> DESCRIPTION OF THE TASK: Beneath this instruction is a block of data; output from it exactly the lines that run from the one containing "[rouge] <413 226>" through the one containing "45 degrees counterclockwise", inclusive.

> INFORMATION SHOWN:
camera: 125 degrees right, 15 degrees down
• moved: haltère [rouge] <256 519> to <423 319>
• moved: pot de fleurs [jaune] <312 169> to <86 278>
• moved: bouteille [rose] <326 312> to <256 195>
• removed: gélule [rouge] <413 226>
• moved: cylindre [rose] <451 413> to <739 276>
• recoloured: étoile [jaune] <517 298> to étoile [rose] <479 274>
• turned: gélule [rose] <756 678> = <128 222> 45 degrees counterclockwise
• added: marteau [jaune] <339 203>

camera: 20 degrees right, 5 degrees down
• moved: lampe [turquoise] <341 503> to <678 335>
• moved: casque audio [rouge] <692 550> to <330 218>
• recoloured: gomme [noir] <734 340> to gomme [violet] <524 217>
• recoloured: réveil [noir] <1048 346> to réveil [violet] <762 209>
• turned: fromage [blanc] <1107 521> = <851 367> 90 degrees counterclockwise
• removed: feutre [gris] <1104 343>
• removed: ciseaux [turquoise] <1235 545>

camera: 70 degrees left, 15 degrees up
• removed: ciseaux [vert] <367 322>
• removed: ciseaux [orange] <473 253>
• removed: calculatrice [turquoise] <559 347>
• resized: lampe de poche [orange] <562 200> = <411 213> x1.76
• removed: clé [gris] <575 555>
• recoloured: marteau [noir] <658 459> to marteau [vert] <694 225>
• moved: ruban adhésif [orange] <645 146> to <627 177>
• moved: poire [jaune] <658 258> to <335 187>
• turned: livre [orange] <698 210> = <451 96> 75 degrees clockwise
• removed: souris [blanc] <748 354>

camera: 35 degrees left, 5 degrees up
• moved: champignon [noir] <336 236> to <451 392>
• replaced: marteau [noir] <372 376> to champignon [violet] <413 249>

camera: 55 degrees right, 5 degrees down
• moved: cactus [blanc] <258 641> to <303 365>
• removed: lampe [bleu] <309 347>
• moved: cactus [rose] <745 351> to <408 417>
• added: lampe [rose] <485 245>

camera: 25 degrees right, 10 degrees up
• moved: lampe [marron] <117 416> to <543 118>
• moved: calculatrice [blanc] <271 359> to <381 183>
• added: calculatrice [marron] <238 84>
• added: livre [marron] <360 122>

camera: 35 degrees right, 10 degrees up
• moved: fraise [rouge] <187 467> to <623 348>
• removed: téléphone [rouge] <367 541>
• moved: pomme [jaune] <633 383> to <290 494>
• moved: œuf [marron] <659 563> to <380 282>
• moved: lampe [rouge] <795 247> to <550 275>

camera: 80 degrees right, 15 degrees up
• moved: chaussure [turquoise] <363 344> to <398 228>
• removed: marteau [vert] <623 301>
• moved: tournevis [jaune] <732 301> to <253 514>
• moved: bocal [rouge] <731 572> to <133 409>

> REPLY:
• removed: gélule [rouge] <413 226>
• moved: cylindre [rose] <451 413> to <739 276>
• recoloured: étoile [jaune] <517 298> to étoile [rose] <479 274>
• turned: gélule [rose] <756 678> = <128 222> 45 degrees counterclockwise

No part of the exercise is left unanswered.